■ Task input
◇ ◇ ◇
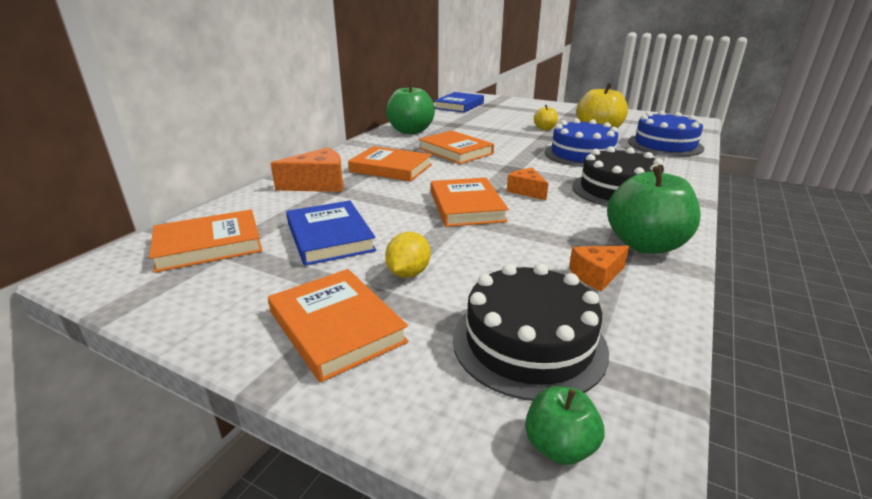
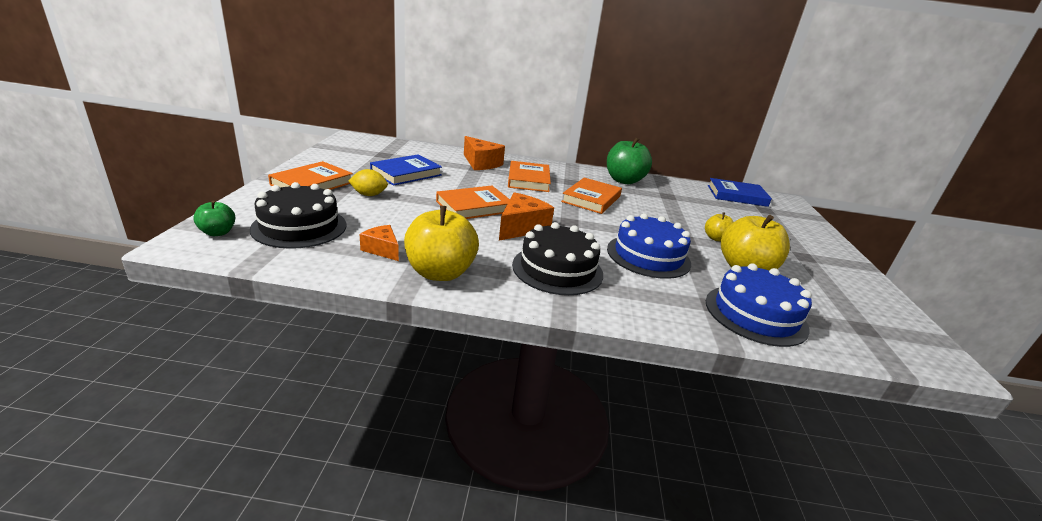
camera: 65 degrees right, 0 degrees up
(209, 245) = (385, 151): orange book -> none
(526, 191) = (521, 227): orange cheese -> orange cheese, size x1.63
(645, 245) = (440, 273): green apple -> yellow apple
◇ ◇ ◇
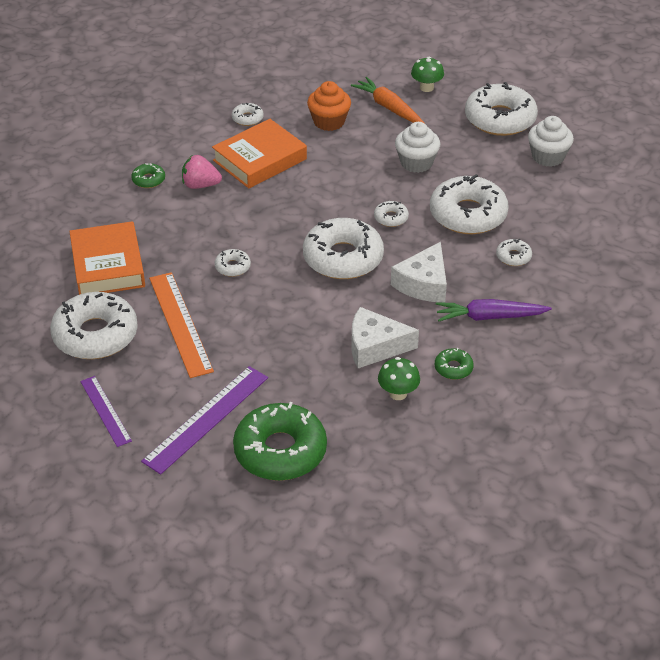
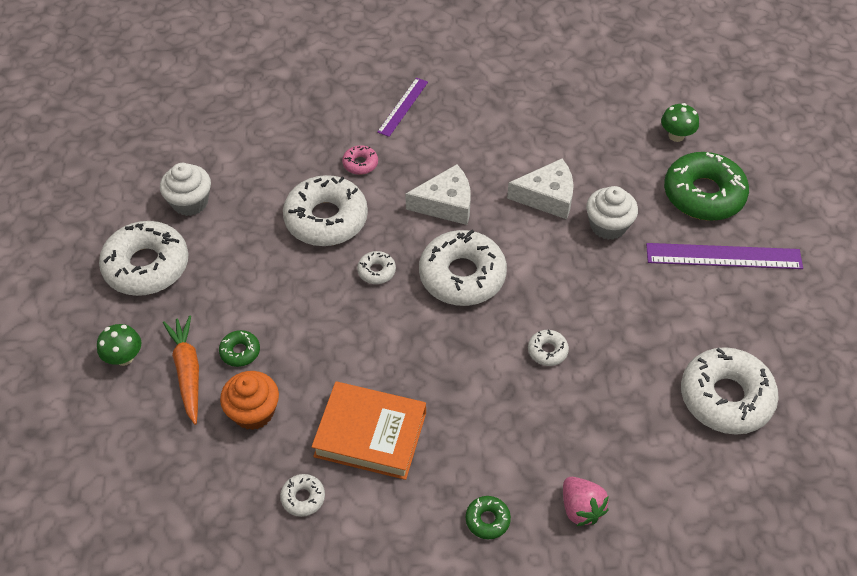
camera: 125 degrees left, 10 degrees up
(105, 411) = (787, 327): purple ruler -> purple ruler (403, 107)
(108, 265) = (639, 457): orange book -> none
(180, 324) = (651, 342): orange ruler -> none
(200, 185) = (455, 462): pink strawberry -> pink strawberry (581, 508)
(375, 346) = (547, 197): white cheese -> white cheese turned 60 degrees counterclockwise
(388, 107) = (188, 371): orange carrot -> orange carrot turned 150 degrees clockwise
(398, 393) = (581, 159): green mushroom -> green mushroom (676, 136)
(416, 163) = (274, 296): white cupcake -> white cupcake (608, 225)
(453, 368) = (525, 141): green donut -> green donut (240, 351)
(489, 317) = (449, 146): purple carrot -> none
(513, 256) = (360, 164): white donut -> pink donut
◇ ◇ ◇
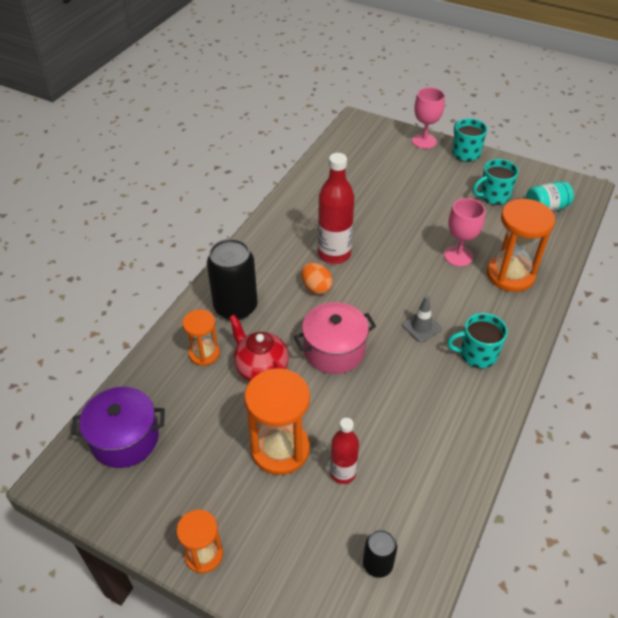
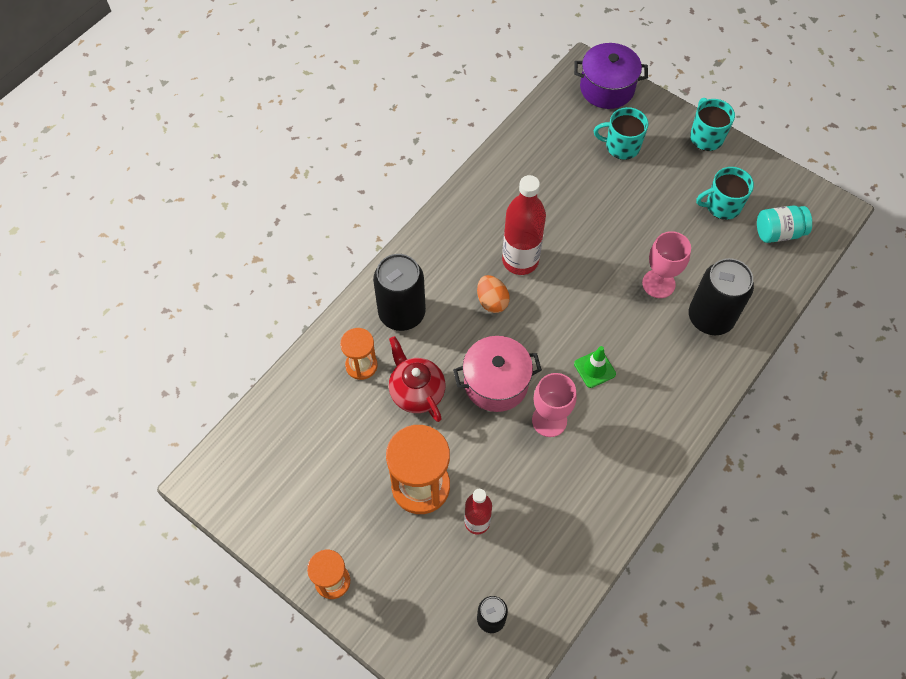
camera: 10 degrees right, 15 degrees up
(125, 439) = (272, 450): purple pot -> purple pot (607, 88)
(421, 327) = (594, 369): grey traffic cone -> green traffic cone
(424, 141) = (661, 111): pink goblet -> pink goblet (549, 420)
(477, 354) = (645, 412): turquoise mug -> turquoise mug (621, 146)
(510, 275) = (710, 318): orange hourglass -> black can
◇ ◇ ◇
■ Exercise requirements
Would you print exactly and only the lines of the material above that run from the line with "camera: 65 degrees right, 0 degrees up" through the line with "(645, 245) = (440, 273): green", both included?

■ Exercise solution
camera: 65 degrees right, 0 degrees up
(209, 245) = (385, 151): orange book -> none
(526, 191) = (521, 227): orange cheese -> orange cheese, size x1.63
(645, 245) = (440, 273): green apple -> yellow apple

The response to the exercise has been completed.